> [Exercise requirements]
An exact transcription is needed, starting at the line containing "red plate F8:F10" and running through the last line of the records, with every picture left out.

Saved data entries
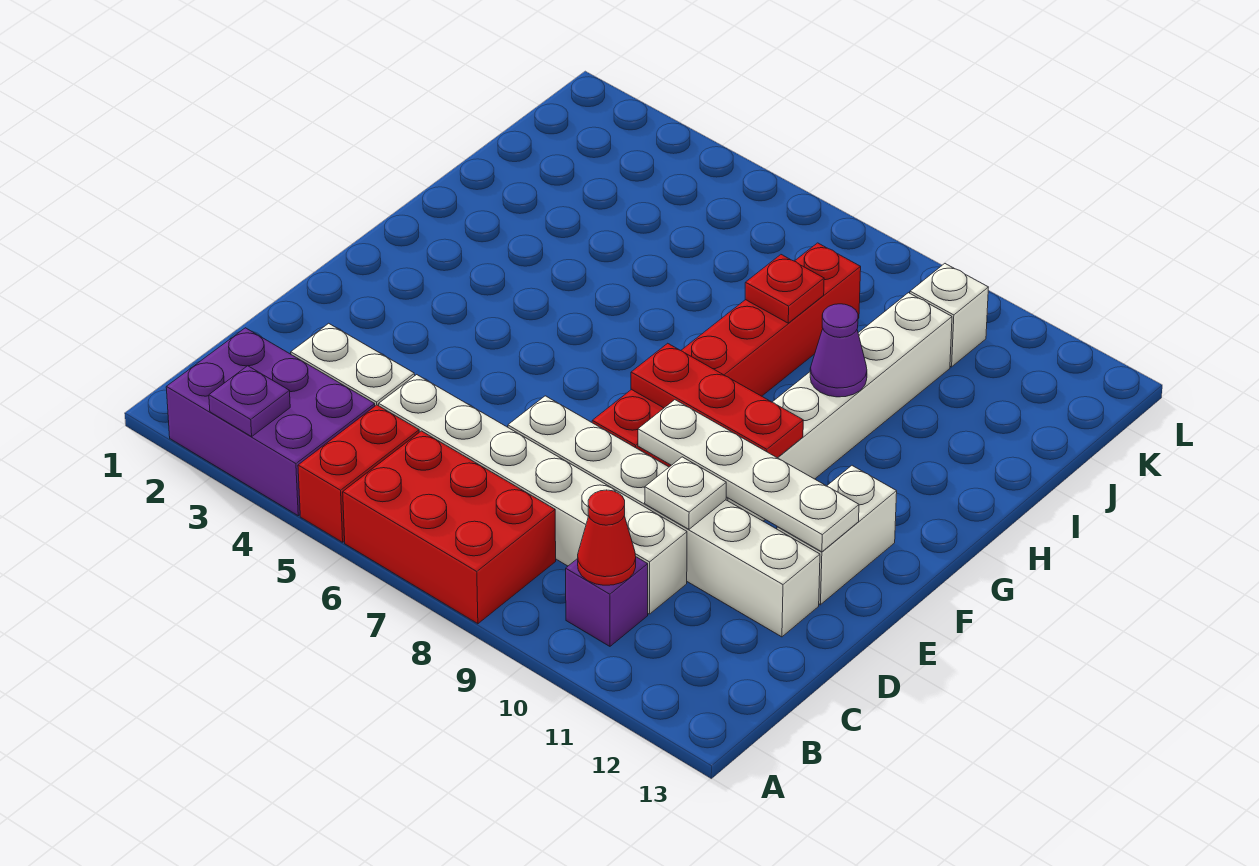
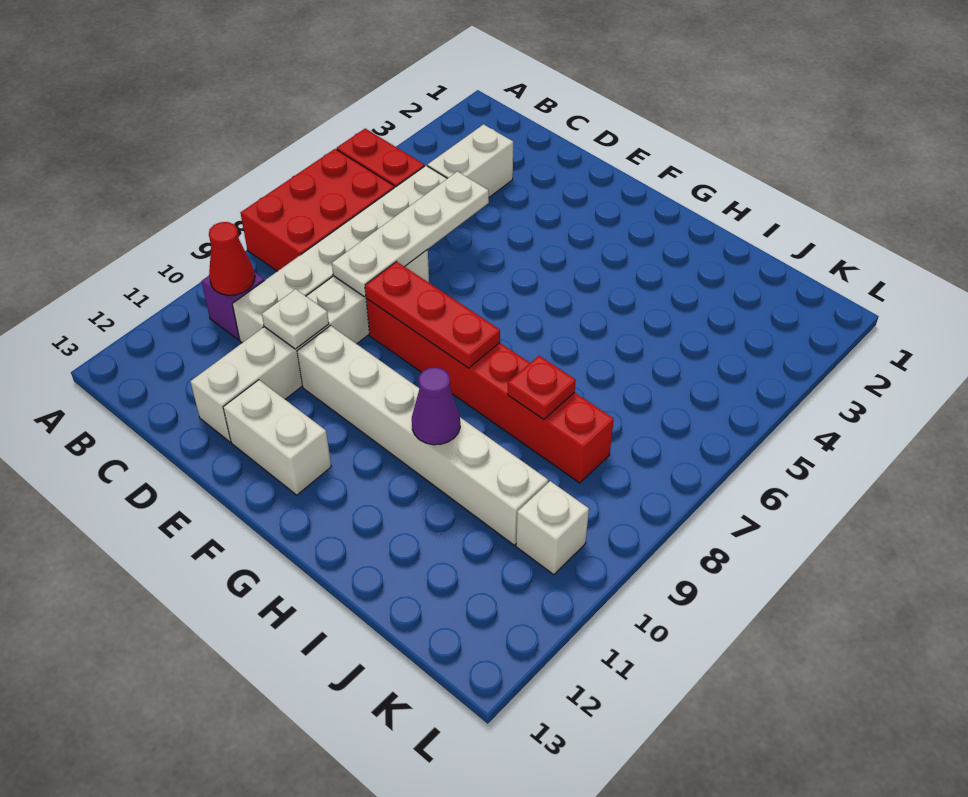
purple brick A2:B4 level 1 -> none
purple plate A3 level 2 -> none
white plate E9:E12 level 2 -> white plate D5:D8 level 2
red plate F8:F10 level 2 -> red plate E8:G8 level 2

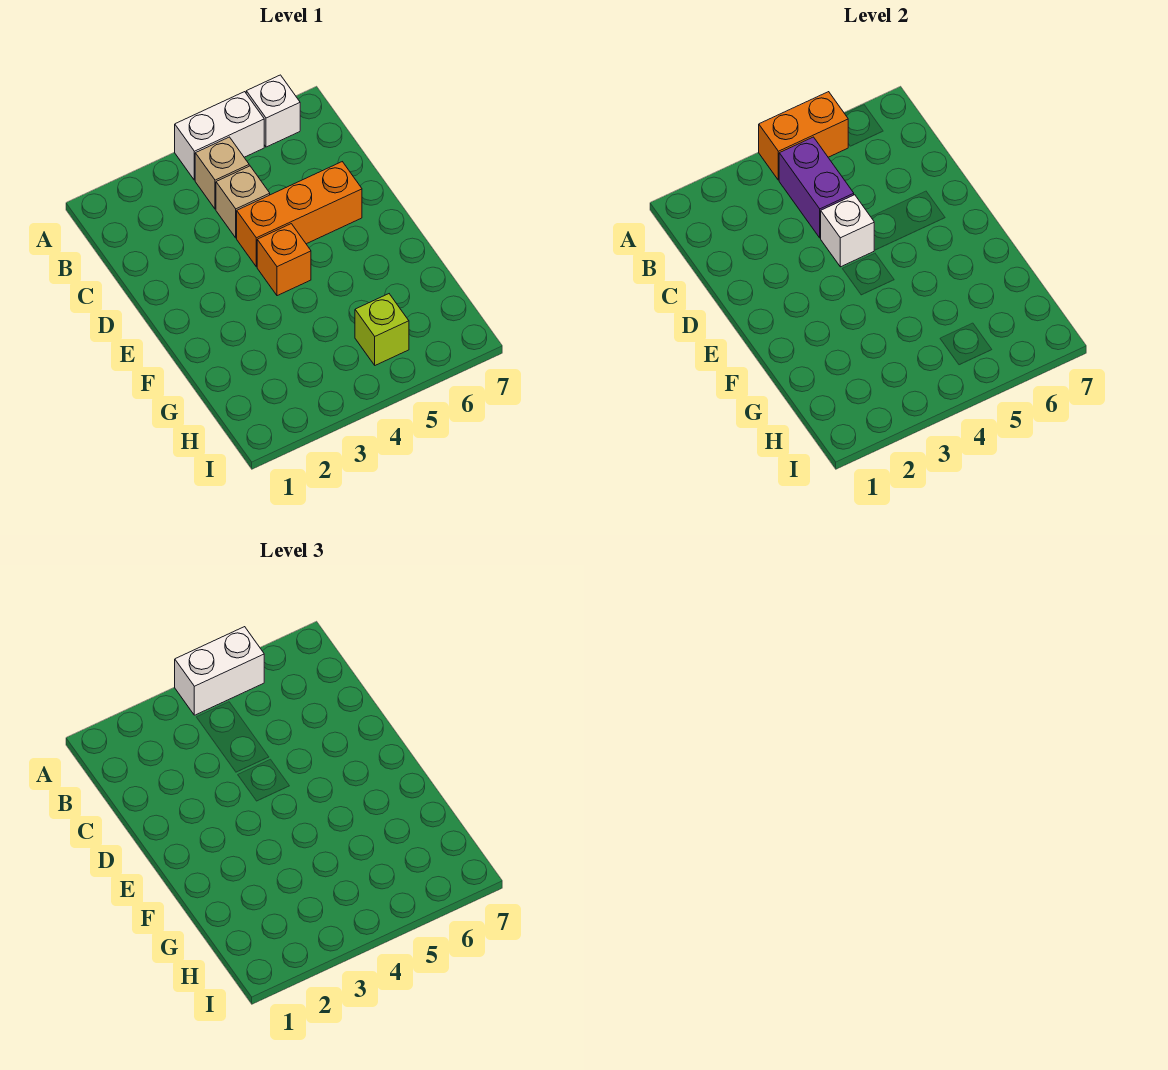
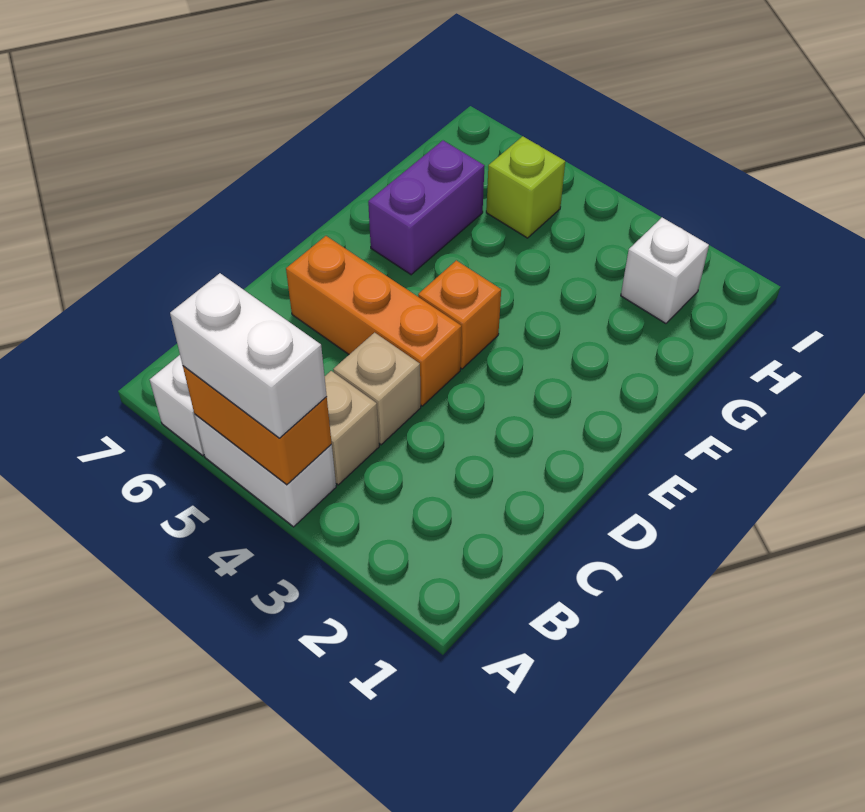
purple brick B4:C4 level 2 -> purple brick F6:G6 level 1
white brick D4 level 2 -> white brick H2 level 1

> [Response for this exercise]
red plate F8:F10 level 2 -> red plate E8:G8 level 2

purple brick B4:C4 level 2 -> purple brick F6:G6 level 1
white brick D4 level 2 -> white brick H2 level 1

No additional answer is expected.